## [What is being asked]
Your answer should be the lines from the start of the records through the line with "orange hand screwdriver <297", copied word for word.

—————

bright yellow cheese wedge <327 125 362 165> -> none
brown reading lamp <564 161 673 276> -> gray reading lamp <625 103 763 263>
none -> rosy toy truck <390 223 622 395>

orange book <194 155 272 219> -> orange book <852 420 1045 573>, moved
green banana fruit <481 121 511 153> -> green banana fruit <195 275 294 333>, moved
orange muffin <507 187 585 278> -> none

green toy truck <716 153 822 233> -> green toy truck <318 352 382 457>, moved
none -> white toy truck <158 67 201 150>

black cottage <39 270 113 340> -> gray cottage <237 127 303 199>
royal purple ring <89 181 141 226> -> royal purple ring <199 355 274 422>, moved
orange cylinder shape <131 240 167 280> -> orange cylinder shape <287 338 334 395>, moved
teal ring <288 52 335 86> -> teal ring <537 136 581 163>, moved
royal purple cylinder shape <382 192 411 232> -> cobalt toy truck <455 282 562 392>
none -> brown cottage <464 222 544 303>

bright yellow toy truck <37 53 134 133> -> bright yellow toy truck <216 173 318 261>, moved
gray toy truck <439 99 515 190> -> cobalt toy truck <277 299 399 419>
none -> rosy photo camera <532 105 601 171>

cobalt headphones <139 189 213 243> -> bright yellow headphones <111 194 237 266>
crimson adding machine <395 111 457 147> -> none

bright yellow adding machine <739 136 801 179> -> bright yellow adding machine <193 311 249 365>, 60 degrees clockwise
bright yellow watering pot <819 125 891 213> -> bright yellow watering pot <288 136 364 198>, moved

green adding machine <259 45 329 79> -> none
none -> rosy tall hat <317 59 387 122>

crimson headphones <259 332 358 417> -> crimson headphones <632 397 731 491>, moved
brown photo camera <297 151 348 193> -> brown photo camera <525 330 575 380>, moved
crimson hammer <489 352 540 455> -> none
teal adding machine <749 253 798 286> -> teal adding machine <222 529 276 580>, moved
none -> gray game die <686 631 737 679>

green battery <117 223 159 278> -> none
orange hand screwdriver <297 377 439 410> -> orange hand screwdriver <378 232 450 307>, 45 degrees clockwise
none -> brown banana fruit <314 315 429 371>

—————

## [Response]
bright yellow cheese wedge <327 125 362 165> -> none
brown reading lamp <564 161 673 276> -> gray reading lamp <625 103 763 263>
none -> rosy toy truck <390 223 622 395>

orange book <194 155 272 219> -> orange book <852 420 1045 573>, moved
green banana fruit <481 121 511 153> -> green banana fruit <195 275 294 333>, moved
orange muffin <507 187 585 278> -> none

green toy truck <716 153 822 233> -> green toy truck <318 352 382 457>, moved
none -> white toy truck <158 67 201 150>

black cottage <39 270 113 340> -> gray cottage <237 127 303 199>
royal purple ring <89 181 141 226> -> royal purple ring <199 355 274 422>, moved
orange cylinder shape <131 240 167 280> -> orange cylinder shape <287 338 334 395>, moved
teal ring <288 52 335 86> -> teal ring <537 136 581 163>, moved
royal purple cylinder shape <382 192 411 232> -> cobalt toy truck <455 282 562 392>
none -> brown cottage <464 222 544 303>

bright yellow toy truck <37 53 134 133> -> bright yellow toy truck <216 173 318 261>, moved
gray toy truck <439 99 515 190> -> cobalt toy truck <277 299 399 419>
none -> rosy photo camera <532 105 601 171>

cobalt headphones <139 189 213 243> -> bright yellow headphones <111 194 237 266>
crimson adding machine <395 111 457 147> -> none

bright yellow adding machine <739 136 801 179> -> bright yellow adding machine <193 311 249 365>, 60 degrees clockwise
bright yellow watering pot <819 125 891 213> -> bright yellow watering pot <288 136 364 198>, moved

green adding machine <259 45 329 79> -> none
none -> rosy tall hat <317 59 387 122>

crimson headphones <259 332 358 417> -> crimson headphones <632 397 731 491>, moved
brown photo camera <297 151 348 193> -> brown photo camera <525 330 575 380>, moved
crimson hammer <489 352 540 455> -> none
teal adding machine <749 253 798 286> -> teal adding machine <222 529 276 580>, moved
none -> gray game die <686 631 737 679>

green battery <117 223 159 278> -> none
orange hand screwdriver <297 377 439 410> -> orange hand screwdriver <378 232 450 307>, 45 degrees clockwise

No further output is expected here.